▶ [PROBLEM TO WORK ON]: Please write out all of the entries exactly as they appear.

▶ [SUPPLIED RECORDS]:
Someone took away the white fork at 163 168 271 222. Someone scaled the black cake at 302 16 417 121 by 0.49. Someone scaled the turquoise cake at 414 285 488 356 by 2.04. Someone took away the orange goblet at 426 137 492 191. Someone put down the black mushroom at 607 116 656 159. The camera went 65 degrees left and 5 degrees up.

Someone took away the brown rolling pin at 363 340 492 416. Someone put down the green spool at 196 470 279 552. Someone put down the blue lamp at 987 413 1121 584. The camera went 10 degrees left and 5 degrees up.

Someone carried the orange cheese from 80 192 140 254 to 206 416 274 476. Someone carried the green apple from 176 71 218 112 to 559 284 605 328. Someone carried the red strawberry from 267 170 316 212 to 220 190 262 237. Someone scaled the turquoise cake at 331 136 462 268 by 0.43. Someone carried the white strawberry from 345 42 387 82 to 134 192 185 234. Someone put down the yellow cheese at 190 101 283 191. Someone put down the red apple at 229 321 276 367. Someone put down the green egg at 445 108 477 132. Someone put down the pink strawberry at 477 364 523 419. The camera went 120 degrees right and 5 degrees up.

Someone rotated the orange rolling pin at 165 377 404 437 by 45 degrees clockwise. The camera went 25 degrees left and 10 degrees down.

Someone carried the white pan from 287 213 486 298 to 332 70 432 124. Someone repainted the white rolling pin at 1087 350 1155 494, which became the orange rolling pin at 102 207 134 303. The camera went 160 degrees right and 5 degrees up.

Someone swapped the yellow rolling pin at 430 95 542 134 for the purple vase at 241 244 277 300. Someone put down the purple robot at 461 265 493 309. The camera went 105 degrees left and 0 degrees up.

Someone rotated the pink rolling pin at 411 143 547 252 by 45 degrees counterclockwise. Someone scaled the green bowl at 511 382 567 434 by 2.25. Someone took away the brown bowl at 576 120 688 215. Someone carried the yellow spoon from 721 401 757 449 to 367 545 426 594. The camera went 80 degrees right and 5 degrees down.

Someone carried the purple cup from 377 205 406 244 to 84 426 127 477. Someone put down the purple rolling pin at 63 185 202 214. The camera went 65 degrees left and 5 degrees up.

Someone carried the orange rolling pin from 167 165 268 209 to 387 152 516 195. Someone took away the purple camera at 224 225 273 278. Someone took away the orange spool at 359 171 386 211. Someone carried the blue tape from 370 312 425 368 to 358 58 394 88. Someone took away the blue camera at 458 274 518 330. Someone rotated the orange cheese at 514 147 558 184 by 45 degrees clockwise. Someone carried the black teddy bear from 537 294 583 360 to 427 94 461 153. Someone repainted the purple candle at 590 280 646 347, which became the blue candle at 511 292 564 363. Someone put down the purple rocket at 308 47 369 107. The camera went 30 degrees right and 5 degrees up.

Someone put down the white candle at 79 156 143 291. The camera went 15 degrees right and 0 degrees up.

▶ [EXPECTED ANSWER]:
Someone took away the white fork at 163 168 271 222. Someone scaled the black cake at 302 16 417 121 by 0.49. Someone scaled the turquoise cake at 414 285 488 356 by 2.04. Someone took away the orange goblet at 426 137 492 191. Someone put down the black mushroom at 607 116 656 159. The camera went 65 degrees left and 5 degrees up.

Someone took away the brown rolling pin at 363 340 492 416. Someone put down the green spool at 196 470 279 552. Someone put down the blue lamp at 987 413 1121 584. The camera went 10 degrees left and 5 degrees up.

Someone carried the orange cheese from 80 192 140 254 to 206 416 274 476. Someone carried the green apple from 176 71 218 112 to 559 284 605 328. Someone carried the red strawberry from 267 170 316 212 to 220 190 262 237. Someone scaled the turquoise cake at 331 136 462 268 by 0.43. Someone carried the white strawberry from 345 42 387 82 to 134 192 185 234. Someone put down the yellow cheese at 190 101 283 191. Someone put down the red apple at 229 321 276 367. Someone put down the green egg at 445 108 477 132. Someone put down the pink strawberry at 477 364 523 419. The camera went 120 degrees right and 5 degrees up.

Someone rotated the orange rolling pin at 165 377 404 437 by 45 degrees clockwise. The camera went 25 degrees left and 10 degrees down.

Someone carried the white pan from 287 213 486 298 to 332 70 432 124. Someone repainted the white rolling pin at 1087 350 1155 494, which became the orange rolling pin at 102 207 134 303. The camera went 160 degrees right and 5 degrees up.

Someone swapped the yellow rolling pin at 430 95 542 134 for the purple vase at 241 244 277 300. Someone put down the purple robot at 461 265 493 309. The camera went 105 degrees left and 0 degrees up.

Someone rotated the pink rolling pin at 411 143 547 252 by 45 degrees counterclockwise. Someone scaled the green bowl at 511 382 567 434 by 2.25. Someone took away the brown bowl at 576 120 688 215. Someone carried the yellow spoon from 721 401 757 449 to 367 545 426 594. The camera went 80 degrees right and 5 degrees down.

Someone carried the purple cup from 377 205 406 244 to 84 426 127 477. Someone put down the purple rolling pin at 63 185 202 214. The camera went 65 degrees left and 5 degrees up.

Someone carried the orange rolling pin from 167 165 268 209 to 387 152 516 195. Someone took away the purple camera at 224 225 273 278. Someone took away the orange spool at 359 171 386 211. Someone carried the blue tape from 370 312 425 368 to 358 58 394 88. Someone took away the blue camera at 458 274 518 330. Someone rotated the orange cheese at 514 147 558 184 by 45 degrees clockwise. Someone carried the black teddy bear from 537 294 583 360 to 427 94 461 153. Someone repainted the purple candle at 590 280 646 347, which became the blue candle at 511 292 564 363. Someone put down the purple rocket at 308 47 369 107. The camera went 30 degrees right and 5 degrees up.

Someone put down the white candle at 79 156 143 291. The camera went 15 degrees right and 0 degrees up.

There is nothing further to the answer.